Extract each line of the rows below that contains the string "place", and copy those lines in the order in which they occur.

┄┄┄┄┄┄┄┄┄┄

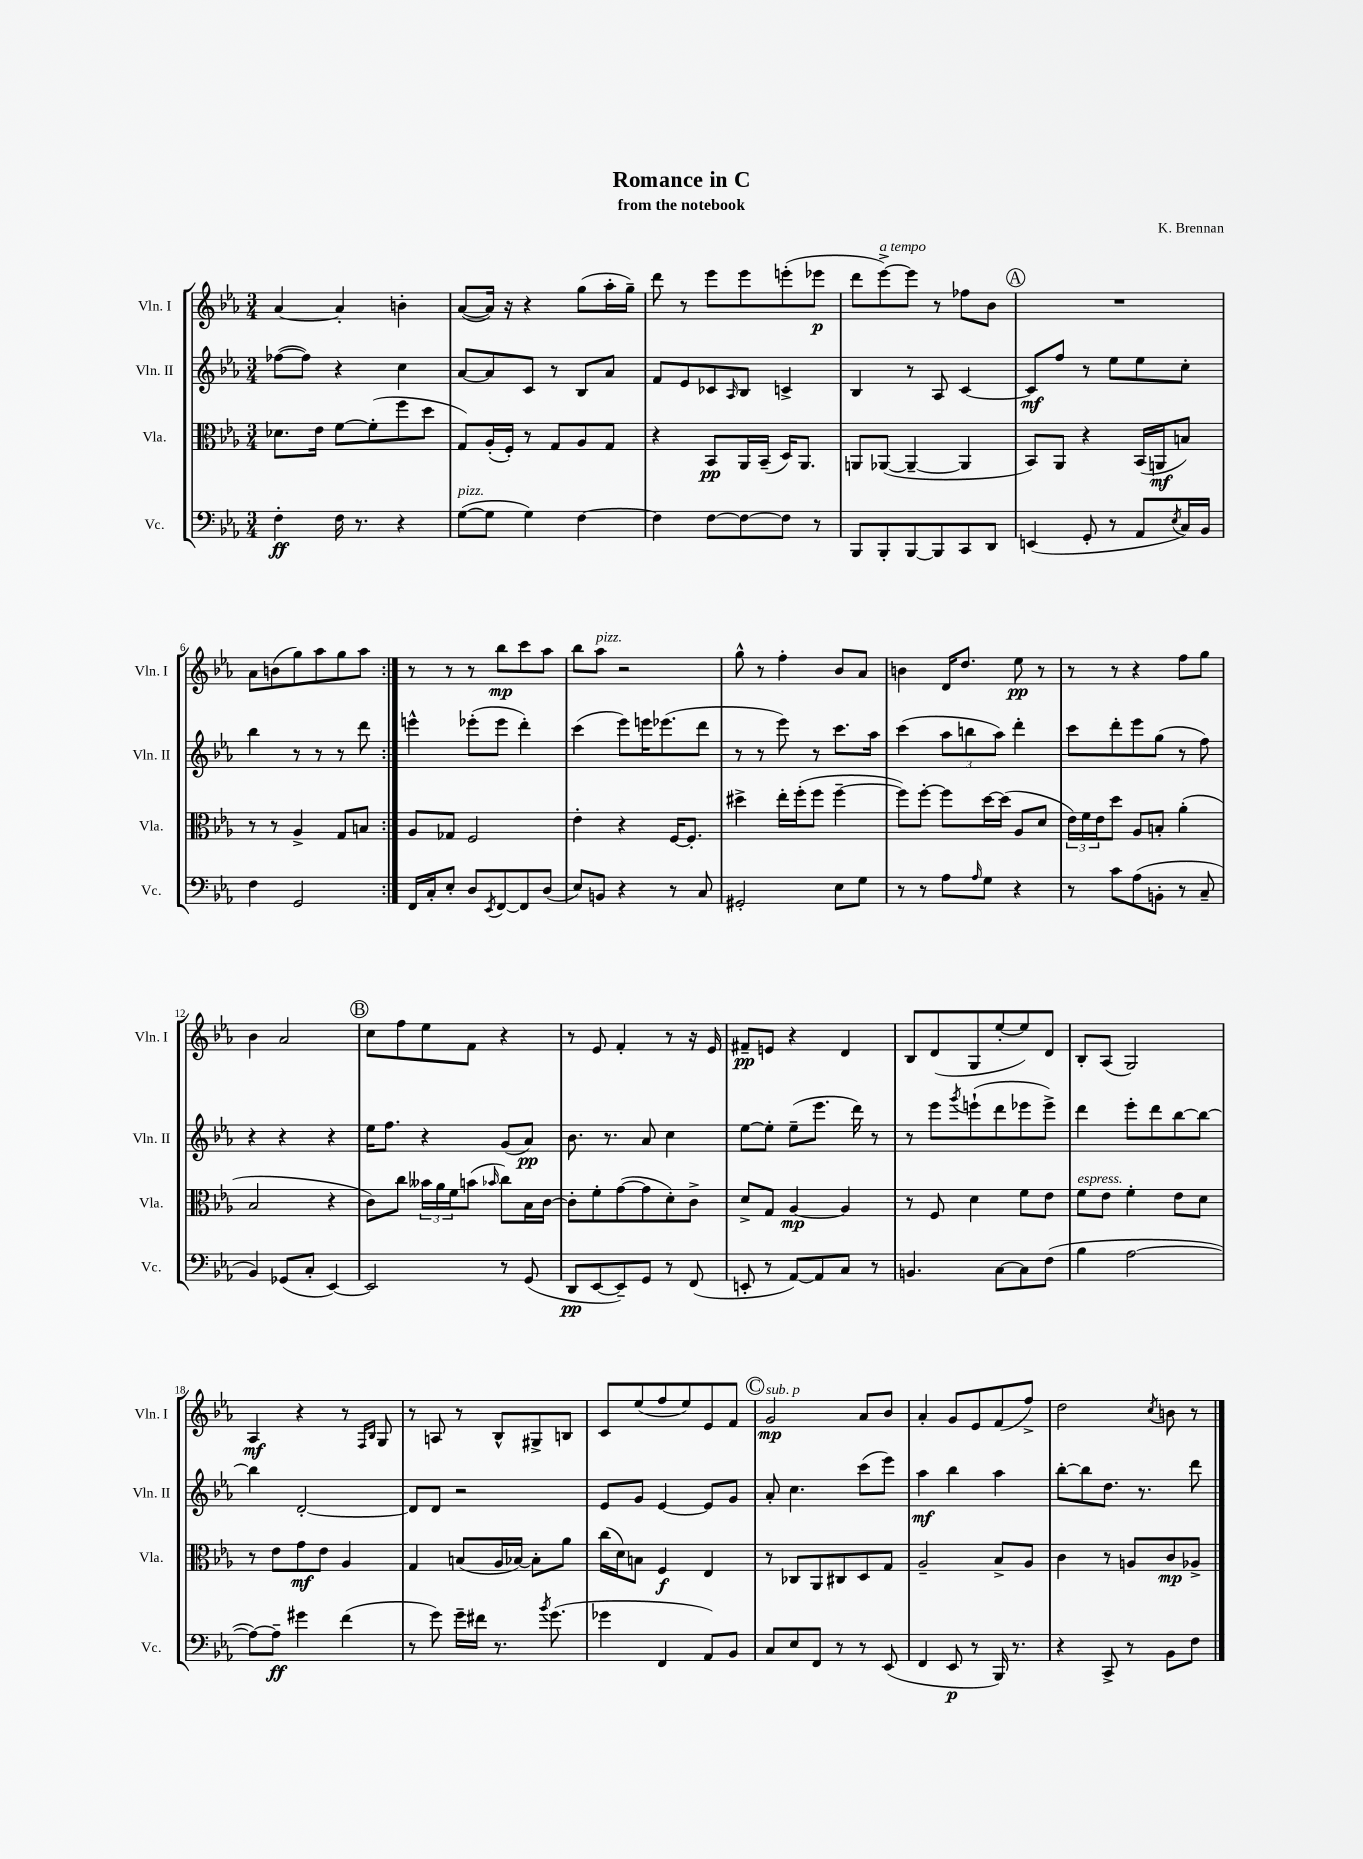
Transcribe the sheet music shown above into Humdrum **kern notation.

**kern	**dynam	**kern	**dynam	**kern	**dynam	**kern	**dynam
*part4	*part4	*part3	*part3	*part2	*part2	*part1	*part1
*staff4	*staff4	*staff3	*staff3	*staff2	*staff2	*staff1	*staff1
*I"Vc.	*	*I"Vla.	*	*I"Vln. II	*	*I"Vln. I	*
*I'Vc.	*	*I'Vla.	*	*I'Vln. II	*	*I'Vln. I	*
*clefF4	*	*clefC3	*	*clefG2	*	*clefG2	*
*k[b-e-a-]	*	*k[b-e-a-]	*	*k[b-e-a-]	*	*k[b-e-a-]	*
*M3/4	*	*M3/4	*	*M3/4	*	*M3/4	*
=1	=1	=1	=1	=1	=1	=1	=1
4F'\	ff	8.d-X\L	.	([8ff-X\L	.	[4a-/	.
.	.	.	.	8ff-\J])	.	.	.
.	.	16e-\Jk	.	.	.	.	.
16F\	.	[8f\L	.	4r	.	4a-'/]	.
8.r	.	.	.	.	.	.	.
.	.	(8f'\]	.	.	.	.	.
4r	.	8ff\	.	4cc\	.	4bn'\	.
.	.	8dd\J	.	.	.	.	.
=2	=2	=2	=2	=2	=2	=2	=2
!LO:TX:a:i:t=pizz.	!	!	!	!	!	!	!
([8G\L	.	8G/L)	.	[8a-/L	.	([8a-/L	.
8G\J]	.	(16A-'/L	.	8a-/]	.	16a-/Jk])	.
.	.	16F'/JJ)	.	.	.	16r	.
4G\)	.	8r	.	8c/J	.	4r	.
.	.	8G/L	.	8r	.	.	.
[4F\	.	8A-/	.	8B-/L	.	(8gg\L	.
.	.	8G/J	.	8a-/J	.	16aa-'\L	.
.	.	.	.	.	.	16gg~\JJ)	.
=3	=3	=3	=3	=3	=3	=3	=3
4F\]	.	4r	.	8f/L	.	8ddd\	.
.	.	.	.	8e-/	.	8r	.
[8F\L	.	8BB-/L	pp	8c-X/	.	8eee-\L	.
.	.	.	.	16qqA-/	.	.	.
8F\_	.	16AA-/L	.	8B-/J	.	8eee-\	.
.	.	(16BB-~/JJ	.	.	.	.	.
8F\J]	.	16D/KL)	.	4cn^/	.	(8eeen'\	.
.	.	8.AA-/J	.	.	.	.	.
8r	.	.	.	.	.	8eee-X\J	p
=4	=4	=4	=4	=4	=4	=4	=4
8BBB-/L	.	8AAn/L	.	4B-/	.	8ddd\L	.
!	!	!	!	!	!	!LO:TX:a:i:t=a tempo	!
8BBB-'/	.	([8AA-X/J	.	.	.	[8eee-^\)	.
[8BBB-/	.	4AA-~/_	.	8r	.	8eee-\J]	.
8BBB-/]	.	.	.	8A-/	.	8r	.
8CC/	.	4AA-/]	.	[4c/	.	8ff-X\L	.
8DD/J	.	.	.	.	.	8b-\J	.
!!LO:REH:place=s1:t=A
=5	=5	=5	=5	=5	=5	=5	=5
(4EEn/	.	8BB-/L)	.	8c/L]	mf	2.r	.
.	.	8AA-/J	.	8ff/J	.	.	.
8GG'/	.	4r	.	8r	.	.	.
8r	.	.	.	8ee-\L	.	.	.
8AA-/L	.	(16BB-/LL	.	8ee-\	.	.	.
.	.	16AAn/J	mf	.	.	.	.
8qE-/	.	.	.	.	.	.	.
16C/L)	.	8Bn/J)	.	8cc'\J	.	.	.
16BB-/JJ	.	.	.	.	.	.	.
!!LO:LB:g=z
=6	=6	=6	=6	=6	=6	=6	=6
4F\	.	8r	.	4bb-\	.	8a-\L	.
.	.	8r	.	.	.	(8bn\	.
2GG/	.	4A-^/	.	8r	.	8gg\)	.
.	.	.	.	8r	.	8aa-\	.
.	.	8G/L	.	8r	.	8gg\	.
.	.	8Bn/J	.	8ddd\	.	8aa-\J	.
=7:|!	=7:|!	=7:|!	=7:|!	=7:|!	=7:|!	=7:|!	=7:|!
16FF/LL	.	8A-/L	.	4eeen^^\	.	8r	.
16C'/J	.	.	.	.	.	.	.
8E-'/J	.	8G-X/J	.	.	.	8r	.
8D/L	.	2F/	.	(8eee-X'\L	.	8r	.
8qEE-/	.	.	.	.	.	.	.
[8FF/	.	.	.	8eee-\J	.	8bb-\L	mp
8FF/]	.	.	.	4ddd'\)	.	8ccc\	.
(8D/J	.	.	.	.	.	8aa-\J	.
=8	=8	=8	=8	=8	=8	=8	=8
8E-/L)	.	4e-'\	.	(4ccc\	.	8bb-\L	.
!	!	!	!	!	!	!LO:TX:a:i:t=pizz.	!
8BBn/J	.	.	.	.	.	8aa-\J	.
4r	.	4r	.	8eee-\L)	.	2r	.
.	.	.	.	16eeen\K	.	.	.
.	.	.	.	(8.eee-X\	.	.	.
8r	.	[16F/KL	.	.	.	.	.
.	.	8.F'/J]	.	.	.	.	.
8C/	.	.	.	8ddd\J	.	.	.
=9	=9	=9	=9	=9	=9	=9	=9
2GG#X'/	.	4dd#X^\	.	8r	.	8gg^^\	.
.	.	.	.	8r	.	8r	.
.	.	16ee-'\LL	.	8eee-\)	.	4ff'\	.
.	.	(16ff'\J	.	.	.	.	.
.	.	8ff\J	.	8r	.	.	.
8E-\L	.	[4ff~\	.	8.ccc\L	.	8b-/L	.
8G\J	.	.	.	.	.	8a-/J	.
.	.	.	.	16aa-\Jk	.	.	.
=10	=10	=10	=10	=10	=10	=10	=10
8r	.	8ff\L])	.	(4ccc\	.	4bn\	.
8r	.	[8ff'\J	.	.	.	.	.
8A-\L	.	8ff\L]	.	12aa-\L	.	16d/KL	.
.	.	.	.	.	.	8.dd/J	.
.	.	.	.	12bbn\	.	.	.
16qqA-/	.	.	.	.	.	.	.
8G\J	.	[16dd\L	.	.	.	.	.
.	.	.	.	12aa-\J)	.	.	.
.	.	(16dd\JJ]	.	.	.	.	.
4r	.	8A-/L	.	4ddd'\	.	8ee-\	pp
.	.	8d/J	.	.	.	8r	.
=11	=11	=11	=11	=11	=11	=11	=11
8r	.	24e-\LL)	.	8ccc\L	.	8r	.
.	.	24f\	.	.	.	.	.
.	.	24e-\J	.	.	.	.	.
8c\L	.	8dd\J	.	8ddd'\	.	8r	.
(8A-\	.	8A-/L	.	8eee-\	.	4r	.
8BBn'\J	.	8Bn'/J	.	(8gg\J	.	.	.
8r	.	(4a-'\	.	8r	.	8ff\L	.
8C~/	.	.	.	8ff\)	.	8gg\J	.
!!LO:LB:g=z
=12	=12	=12	=12	=12	=12	=12	=12
4BB-/)	.	2B-/	.	4r	.	4b-\	.
(8GG-X/L	.	.	.	4r	.	2a-/	.
8C'/J	.	.	.	.	.	.	.
[4EE-/)	.	4r	.	4r	.	.	.
!!LO:REH:place=s1:t=B
=13	=13	=13	=13	=13	=13	=13	=13
2EE-/]	.	8c\L)	.	16ee-\KL	.	8cc\L	.
.	.	.	.	8.ff\J	.	.	.
.	.	8cc\J	.	.	.	8ff\	.
.	.	24b--X\LL	.	4r	.	8ee-\	.
.	.	24a-\	.	.	.	.	.
.	.	24f\J	.	.	.	.	.
.	.	(8bn\J	.	.	.	8f\J	.
.	.	16qqb-X/	.	.	.	.	.
8r	.	8cc\L)	.	(8g/L	.	4r	.
(8GG/	.	16B-\L	.	8a-/J)	pp	.	.
.	.	[16c\JJ	.	.	.	.	.
=14	=14	=14	=14	=14	=14	=14	=14
8DD/L	pp	8c'\L]	.	8.b-\	.	8r	.
[8EE-/	.	8f'\	.	.	.	8e-/	.
.	.	.	.	8.r	.	.	.
8EE-~/])	.	([8g\	.	.	.	4f'/	.
8GG/J	.	8g\]	.	8a-/	.	.	.
8r	.	8d'\)	.	4cc\	.	8r	.
(8FF/	.	8c^\J	.	.	.	16r	.
.	.	.	.	.	.	16e-/	.
=15	=15	=15	=15	=15	=15	=15	=15
8EEn'/	.	8d^/L	.	[8ee-\L	.	8f#X~/L	pp
8r	.	8G/J	.	8ee-'\J]	.	8en/J	.
[8AA-/L)	.	[4A-/	mp	(8ee-~\L	.	4r	.
8AA-/]	.	.	.	8.eee-\J	.	.	.
8C/J	.	4A-/]	.	.	.	4d/	.
.	.	.	.	16ddd\)	.	.	.
8r	.	.	.	8r	.	.	.
=16	=16	=16	=16	=16	=16	=16	=16
4.BBn/	.	8r	.	8r	.	8B-/L	.
.	.	8F/	.	8eee-\L	.	(8d/	.
.	.	.	.	8qggg/	.	.	.
.	.	4d\	.	(8eeen`\	.	8G/	.
[8C\L	.	.	.	8ddd\	.	[8ee-'/	.
8C\]	.	8f\L	.	8eee-X\	.	8ee-/])	.
(8F\J	.	8e-\J	.	8eee-^\J)	.	8d/J	.
=17	=17	=17	=17	=17	=17	=17	=17
!	!	!LO:TX:a:i:t=espress.	!	!	!	!	!
4B-\	.	8f\L	.	4ddd\	.	8B-'/L	.
.	.	8e-\J	.	.	.	(8A-/J	.
[2A-\	.	4f'\	.	8eee-'\L	.	2G/)	.
.	.	.	.	8ddd\	.	.	.
.	.	8e-\L	.	[8bb-\	.	.	.
.	.	8d\J	.	8bb-\J_	.	.	.
!!LO:LB:g=z
=18	=18	=18	=18	=18	=18	=18	=18
8A-\L_)	.	8r	.	4bb-\]	.	4A-/	mf
8A-~\J]	ff	8e-\L	.	.	.	.	.
4g#X\	.	8g\	mf	[2d'/	.	4r	.
.	.	8e-\J	.	.	.	.	.
(4f\	.	4A-/	.	.	.	8r	.
.	.	.	.	.	.	16qqF/LL	.
.	.	.	.	.	.	16qqB-/JJ	.
.	.	.	.	.	.	8G/	.
=19	=19	=19	=19	=19	=19	=19	=19
8r	.	4G/	.	8d/L]	.	8r	.
8g\)	.	.	.	8d/J	.	8An/	.
16g~\LL	.	(8Bn/L	.	2r	.	8r	.
16f#X\JJ	.	.	.	.	.	.	.
8.r	.	16A-/L	.	.	.	8B-^^/L	.
.	.	[16B-X/JJ)	.	.	.	.	.
.	.	8B-'\L]	.	.	.	8G#X^/	.
8qb-/	.	.	.	.	.	.	.
(8.g\	.	.	.	.	.	.	.
.	.	8a-\J	.	.	.	8Bn/J	.
=20	=20	=20	=20	=20	=20	=20	=20
4g-X\	.	(16cc\LL	.	8e-/L	.	8c/L	.
.	.	16d\J)	.	.	.	.	.
.	.	8Bn\J	.	8g/J	.	(8ee-/	.
4FF/	.	4F/	f	[4e-/	.	8ff/	.
.	.	.	.	.	.	8ee-/)	.
8AA-/L)	.	4E-/	.	8e-/L]	.	8e-/	.
8BB-/J	.	.	.	8g/J	.	8f/J	.
!!LO:REH:place=s1:t=C
=21	=21	=21	=21	=21	=21	=21	=21
!	!	!	!	!	!	!LO:TX:a:i:t=sub. p	!
8C/L	.	8r	.	8a-'/	.	2g/	mp
8E-/	.	8C-X/L	.	4.cc\	.	.	.
8FF/J	.	8AA-/	.	.	.	.	.
8r	.	8C#X/	.	.	.	.	.
8r	.	8D/	.	(8ccc\L	.	8a-/L	.
(8EE-/	.	8G/J	.	8eee-\J)	.	8b-/J	.
=22	=22	=22	=22	=22	=22	=22	=22
4FF/	.	2A-~/	.	4aa-\	mf	4a-'/	.
8EE-/	p	.	.	4bb-\	.	8g/L	.
8r	.	.	.	.	.	8e-/	.
16BBB-/)	.	8B-^/L	.	4aa-\	.	(8f/	.
8.r	.	.	.	.	.	.	.
.	.	8A-/J	.	.	.	8ff^/J)	.
=23	=23	=23	=23	=23	=23	=23	=23
4r	.	4c\	.	[8bb-'\L	.	2dd\	.
.	.	.	.	8bb-\]	.	.	.
8CC^/	.	8r	.	8.dd\J	.	.	.
8r	.	8An/L	.	.	.	.	.
.	.	.	.	8.r	.	.	.
.	.	.	.	.	.	8qcc/	.
8BB-\L	.	8c/	mp	.	.	8bn\	.
8F\J	.	8A-X^/J	.	8ddd\	.	8r	.
==	==	==	==	==	==	==	==
*-	*-	*-	*-	*-	*-	*-	*-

┄┄┄┄┄┄┄┄┄┄

• [Output below]
!!LO:REH:place=s1:t=A
!!LO:REH:place=s1:t=B
!!LO:REH:place=s1:t=C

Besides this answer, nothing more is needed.